Task to complete: Your answer should be the data below, reproduced with nothing changed.
Data records Start Marker
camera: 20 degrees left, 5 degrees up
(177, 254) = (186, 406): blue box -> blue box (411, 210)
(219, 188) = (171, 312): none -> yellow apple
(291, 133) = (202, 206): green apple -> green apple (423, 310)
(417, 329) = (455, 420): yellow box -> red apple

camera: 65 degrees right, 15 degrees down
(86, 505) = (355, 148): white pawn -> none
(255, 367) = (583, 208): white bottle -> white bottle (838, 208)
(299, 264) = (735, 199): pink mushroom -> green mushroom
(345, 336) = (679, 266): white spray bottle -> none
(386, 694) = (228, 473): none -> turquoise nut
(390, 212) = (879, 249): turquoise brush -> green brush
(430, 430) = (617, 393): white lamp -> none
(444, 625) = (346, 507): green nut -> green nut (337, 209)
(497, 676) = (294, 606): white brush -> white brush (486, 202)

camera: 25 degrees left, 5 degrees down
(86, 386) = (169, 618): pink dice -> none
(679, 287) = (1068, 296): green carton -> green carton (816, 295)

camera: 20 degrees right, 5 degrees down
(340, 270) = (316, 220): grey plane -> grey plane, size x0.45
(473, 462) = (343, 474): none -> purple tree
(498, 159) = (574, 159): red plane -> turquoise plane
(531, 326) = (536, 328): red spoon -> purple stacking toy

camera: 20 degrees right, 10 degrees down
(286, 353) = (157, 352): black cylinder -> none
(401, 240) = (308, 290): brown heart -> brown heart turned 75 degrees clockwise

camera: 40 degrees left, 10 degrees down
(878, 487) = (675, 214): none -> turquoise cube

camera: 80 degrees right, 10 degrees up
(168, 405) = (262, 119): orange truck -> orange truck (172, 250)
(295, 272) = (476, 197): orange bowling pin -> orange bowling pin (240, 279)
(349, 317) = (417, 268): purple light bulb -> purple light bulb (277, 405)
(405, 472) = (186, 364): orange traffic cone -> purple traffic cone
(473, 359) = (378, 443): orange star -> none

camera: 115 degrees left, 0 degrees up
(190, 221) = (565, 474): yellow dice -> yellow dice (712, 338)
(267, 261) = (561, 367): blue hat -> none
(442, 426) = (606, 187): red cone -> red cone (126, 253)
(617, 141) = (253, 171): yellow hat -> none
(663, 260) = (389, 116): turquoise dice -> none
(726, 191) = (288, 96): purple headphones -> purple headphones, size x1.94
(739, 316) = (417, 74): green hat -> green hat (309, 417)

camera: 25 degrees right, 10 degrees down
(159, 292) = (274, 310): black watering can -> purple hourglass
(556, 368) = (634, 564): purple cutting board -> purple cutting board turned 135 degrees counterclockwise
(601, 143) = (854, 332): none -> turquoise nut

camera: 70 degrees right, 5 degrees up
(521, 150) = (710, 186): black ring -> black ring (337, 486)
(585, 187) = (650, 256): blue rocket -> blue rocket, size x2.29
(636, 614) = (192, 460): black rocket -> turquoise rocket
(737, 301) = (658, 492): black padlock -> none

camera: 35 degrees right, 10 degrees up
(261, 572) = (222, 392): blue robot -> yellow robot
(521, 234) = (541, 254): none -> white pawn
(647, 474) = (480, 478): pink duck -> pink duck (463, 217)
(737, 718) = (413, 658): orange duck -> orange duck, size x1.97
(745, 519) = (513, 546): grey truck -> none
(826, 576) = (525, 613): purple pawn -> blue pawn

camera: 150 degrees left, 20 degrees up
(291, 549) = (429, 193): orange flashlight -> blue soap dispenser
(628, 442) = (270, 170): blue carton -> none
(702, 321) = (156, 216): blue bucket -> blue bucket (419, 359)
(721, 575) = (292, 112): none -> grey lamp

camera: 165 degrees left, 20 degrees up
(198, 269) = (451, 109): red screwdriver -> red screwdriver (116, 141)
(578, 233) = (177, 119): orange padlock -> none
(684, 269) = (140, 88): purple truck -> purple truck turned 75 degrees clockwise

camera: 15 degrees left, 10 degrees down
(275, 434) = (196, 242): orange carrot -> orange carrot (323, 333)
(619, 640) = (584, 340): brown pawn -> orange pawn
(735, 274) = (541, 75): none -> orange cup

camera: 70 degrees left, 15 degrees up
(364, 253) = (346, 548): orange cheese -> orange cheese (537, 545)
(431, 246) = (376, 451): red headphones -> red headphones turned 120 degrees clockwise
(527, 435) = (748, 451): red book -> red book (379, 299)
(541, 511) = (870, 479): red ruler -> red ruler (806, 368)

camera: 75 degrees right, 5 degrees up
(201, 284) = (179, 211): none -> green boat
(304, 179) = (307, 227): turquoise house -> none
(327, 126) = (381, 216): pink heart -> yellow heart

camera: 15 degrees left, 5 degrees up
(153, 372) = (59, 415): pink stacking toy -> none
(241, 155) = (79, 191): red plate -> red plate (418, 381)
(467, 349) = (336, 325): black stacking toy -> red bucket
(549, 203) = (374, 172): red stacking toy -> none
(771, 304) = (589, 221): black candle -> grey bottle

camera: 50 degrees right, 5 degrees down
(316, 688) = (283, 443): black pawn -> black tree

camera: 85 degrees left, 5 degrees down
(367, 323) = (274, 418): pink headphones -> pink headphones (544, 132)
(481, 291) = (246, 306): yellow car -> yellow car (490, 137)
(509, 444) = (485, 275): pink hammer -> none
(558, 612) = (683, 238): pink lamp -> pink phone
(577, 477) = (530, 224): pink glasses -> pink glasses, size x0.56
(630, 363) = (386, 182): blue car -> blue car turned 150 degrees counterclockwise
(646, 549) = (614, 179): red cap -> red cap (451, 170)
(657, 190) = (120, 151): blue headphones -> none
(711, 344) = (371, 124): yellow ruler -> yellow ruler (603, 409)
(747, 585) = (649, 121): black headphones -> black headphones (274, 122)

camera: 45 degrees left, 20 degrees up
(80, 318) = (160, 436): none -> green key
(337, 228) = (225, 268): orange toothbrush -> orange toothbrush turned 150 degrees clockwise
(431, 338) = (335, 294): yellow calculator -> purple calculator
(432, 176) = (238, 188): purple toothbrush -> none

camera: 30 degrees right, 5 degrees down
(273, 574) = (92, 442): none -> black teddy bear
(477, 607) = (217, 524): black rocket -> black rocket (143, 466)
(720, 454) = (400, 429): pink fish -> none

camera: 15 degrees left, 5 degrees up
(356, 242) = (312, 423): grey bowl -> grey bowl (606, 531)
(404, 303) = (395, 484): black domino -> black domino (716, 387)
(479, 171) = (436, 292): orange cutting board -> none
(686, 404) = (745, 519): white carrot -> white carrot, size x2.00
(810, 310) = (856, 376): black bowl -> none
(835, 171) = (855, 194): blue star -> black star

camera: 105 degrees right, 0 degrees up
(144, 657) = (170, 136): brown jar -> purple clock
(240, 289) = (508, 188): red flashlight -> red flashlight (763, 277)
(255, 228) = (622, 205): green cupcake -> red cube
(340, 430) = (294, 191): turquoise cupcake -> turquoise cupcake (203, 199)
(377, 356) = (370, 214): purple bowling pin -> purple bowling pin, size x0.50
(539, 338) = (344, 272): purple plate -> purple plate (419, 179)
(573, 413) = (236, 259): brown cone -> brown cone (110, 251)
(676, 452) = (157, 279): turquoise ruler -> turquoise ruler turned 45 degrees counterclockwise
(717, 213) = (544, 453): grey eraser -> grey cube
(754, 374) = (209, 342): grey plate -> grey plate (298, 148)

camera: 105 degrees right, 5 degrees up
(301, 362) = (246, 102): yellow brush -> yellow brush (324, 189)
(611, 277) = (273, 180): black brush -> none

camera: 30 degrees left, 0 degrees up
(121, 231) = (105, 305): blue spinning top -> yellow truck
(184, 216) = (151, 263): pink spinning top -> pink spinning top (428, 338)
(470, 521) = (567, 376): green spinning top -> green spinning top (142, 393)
Data records End Marker
Task solution:
camera: 20 degrees left, 5 degrees up
(177, 254) = (186, 406): blue box -> blue box (411, 210)
(219, 188) = (171, 312): none -> yellow apple
(291, 133) = (202, 206): green apple -> green apple (423, 310)
(417, 329) = (455, 420): yellow box -> red apple

camera: 65 degrees right, 15 degrees down
(86, 505) = (355, 148): white pawn -> none
(255, 367) = (583, 208): white bottle -> white bottle (838, 208)
(299, 264) = (735, 199): pink mushroom -> green mushroom
(345, 336) = (679, 266): white spray bottle -> none
(386, 694) = (228, 473): none -> turquoise nut
(390, 212) = (879, 249): turquoise brush -> green brush
(430, 430) = (617, 393): white lamp -> none
(444, 625) = (346, 507): green nut -> green nut (337, 209)
(497, 676) = (294, 606): white brush -> white brush (486, 202)

camera: 25 degrees left, 5 degrees down
(86, 386) = (169, 618): pink dice -> none
(679, 287) = (1068, 296): green carton -> green carton (816, 295)

camera: 20 degrees right, 5 degrees down
(340, 270) = (316, 220): grey plane -> grey plane, size x0.45
(473, 462) = (343, 474): none -> purple tree
(498, 159) = (574, 159): red plane -> turquoise plane
(531, 326) = (536, 328): red spoon -> purple stacking toy

camera: 20 degrees right, 10 degrees down
(286, 353) = (157, 352): black cylinder -> none
(401, 240) = (308, 290): brown heart -> brown heart turned 75 degrees clockwise

camera: 40 degrees left, 10 degrees down
(878, 487) = (675, 214): none -> turquoise cube

camera: 80 degrees right, 10 degrees up
(168, 405) = (262, 119): orange truck -> orange truck (172, 250)
(295, 272) = (476, 197): orange bowling pin -> orange bowling pin (240, 279)
(349, 317) = (417, 268): purple light bulb -> purple light bulb (277, 405)
(405, 472) = (186, 364): orange traffic cone -> purple traffic cone
(473, 359) = (378, 443): orange star -> none

camera: 115 degrees left, 0 degrees up
(190, 221) = (565, 474): yellow dice -> yellow dice (712, 338)
(267, 261) = (561, 367): blue hat -> none
(442, 426) = (606, 187): red cone -> red cone (126, 253)
(617, 141) = (253, 171): yellow hat -> none
(663, 260) = (389, 116): turquoise dice -> none
(726, 191) = (288, 96): purple headphones -> purple headphones, size x1.94
(739, 316) = (417, 74): green hat -> green hat (309, 417)

camera: 25 degrees right, 10 degrees down
(159, 292) = (274, 310): black watering can -> purple hourglass
(556, 368) = (634, 564): purple cutting board -> purple cutting board turned 135 degrees counterclockwise
(601, 143) = (854, 332): none -> turquoise nut

camera: 70 degrees right, 5 degrees up
(521, 150) = (710, 186): black ring -> black ring (337, 486)
(585, 187) = (650, 256): blue rocket -> blue rocket, size x2.29
(636, 614) = (192, 460): black rocket -> turquoise rocket
(737, 301) = (658, 492): black padlock -> none

camera: 35 degrees right, 10 degrees up
(261, 572) = (222, 392): blue robot -> yellow robot
(521, 234) = (541, 254): none -> white pawn
(647, 474) = (480, 478): pink duck -> pink duck (463, 217)
(737, 718) = (413, 658): orange duck -> orange duck, size x1.97
(745, 519) = (513, 546): grey truck -> none
(826, 576) = (525, 613): purple pawn -> blue pawn

camera: 150 degrees left, 20 degrees up
(291, 549) = (429, 193): orange flashlight -> blue soap dispenser
(628, 442) = (270, 170): blue carton -> none
(702, 321) = (156, 216): blue bucket -> blue bucket (419, 359)
(721, 575) = (292, 112): none -> grey lamp

camera: 165 degrees left, 20 degrees up
(198, 269) = (451, 109): red screwdriver -> red screwdriver (116, 141)
(578, 233) = (177, 119): orange padlock -> none
(684, 269) = (140, 88): purple truck -> purple truck turned 75 degrees clockwise

camera: 15 degrees left, 10 degrees down
(275, 434) = (196, 242): orange carrot -> orange carrot (323, 333)
(619, 640) = (584, 340): brown pawn -> orange pawn
(735, 274) = (541, 75): none -> orange cup

camera: 70 degrees left, 15 degrees up
(364, 253) = (346, 548): orange cheese -> orange cheese (537, 545)
(431, 246) = (376, 451): red headphones -> red headphones turned 120 degrees clockwise
(527, 435) = (748, 451): red book -> red book (379, 299)
(541, 511) = (870, 479): red ruler -> red ruler (806, 368)

camera: 75 degrees right, 5 degrees up
(201, 284) = (179, 211): none -> green boat
(304, 179) = (307, 227): turquoise house -> none
(327, 126) = (381, 216): pink heart -> yellow heart

camera: 15 degrees left, 5 degrees up
(153, 372) = (59, 415): pink stacking toy -> none
(241, 155) = (79, 191): red plate -> red plate (418, 381)
(467, 349) = (336, 325): black stacking toy -> red bucket
(549, 203) = (374, 172): red stacking toy -> none
(771, 304) = (589, 221): black candle -> grey bottle

camera: 50 degrees right, 5 degrees down
(316, 688) = (283, 443): black pawn -> black tree

camera: 85 degrees left, 5 degrees down
(367, 323) = (274, 418): pink headphones -> pink headphones (544, 132)
(481, 291) = (246, 306): yellow car -> yellow car (490, 137)
(509, 444) = (485, 275): pink hammer -> none
(558, 612) = (683, 238): pink lamp -> pink phone
(577, 477) = (530, 224): pink glasses -> pink glasses, size x0.56
(630, 363) = (386, 182): blue car -> blue car turned 150 degrees counterclockwise
(646, 549) = (614, 179): red cap -> red cap (451, 170)
(657, 190) = (120, 151): blue headphones -> none
(711, 344) = (371, 124): yellow ruler -> yellow ruler (603, 409)
(747, 585) = (649, 121): black headphones -> black headphones (274, 122)

camera: 45 degrees left, 20 degrees up
(80, 318) = (160, 436): none -> green key
(337, 228) = (225, 268): orange toothbrush -> orange toothbrush turned 150 degrees clockwise
(431, 338) = (335, 294): yellow calculator -> purple calculator
(432, 176) = (238, 188): purple toothbrush -> none

camera: 30 degrees right, 5 degrees down
(273, 574) = (92, 442): none -> black teddy bear
(477, 607) = (217, 524): black rocket -> black rocket (143, 466)
(720, 454) = (400, 429): pink fish -> none

camera: 15 degrees left, 5 degrees up
(356, 242) = (312, 423): grey bowl -> grey bowl (606, 531)
(404, 303) = (395, 484): black domino -> black domino (716, 387)
(479, 171) = (436, 292): orange cutting board -> none
(686, 404) = (745, 519): white carrot -> white carrot, size x2.00
(810, 310) = (856, 376): black bowl -> none
(835, 171) = (855, 194): blue star -> black star

camera: 105 degrees right, 0 degrees up
(144, 657) = (170, 136): brown jar -> purple clock
(240, 289) = (508, 188): red flashlight -> red flashlight (763, 277)
(255, 228) = (622, 205): green cupcake -> red cube
(340, 430) = (294, 191): turquoise cupcake -> turquoise cupcake (203, 199)
(377, 356) = (370, 214): purple bowling pin -> purple bowling pin, size x0.50
(539, 338) = (344, 272): purple plate -> purple plate (419, 179)
(573, 413) = (236, 259): brown cone -> brown cone (110, 251)
(676, 452) = (157, 279): turquoise ruler -> turquoise ruler turned 45 degrees counterclockwise
(717, 213) = (544, 453): grey eraser -> grey cube
(754, 374) = (209, 342): grey plate -> grey plate (298, 148)

camera: 105 degrees right, 5 degrees up
(301, 362) = (246, 102): yellow brush -> yellow brush (324, 189)
(611, 277) = (273, 180): black brush -> none

camera: 30 degrees left, 0 degrees up
(121, 231) = (105, 305): blue spinning top -> yellow truck
(184, 216) = (151, 263): pink spinning top -> pink spinning top (428, 338)
(470, 521) = (567, 376): green spinning top -> green spinning top (142, 393)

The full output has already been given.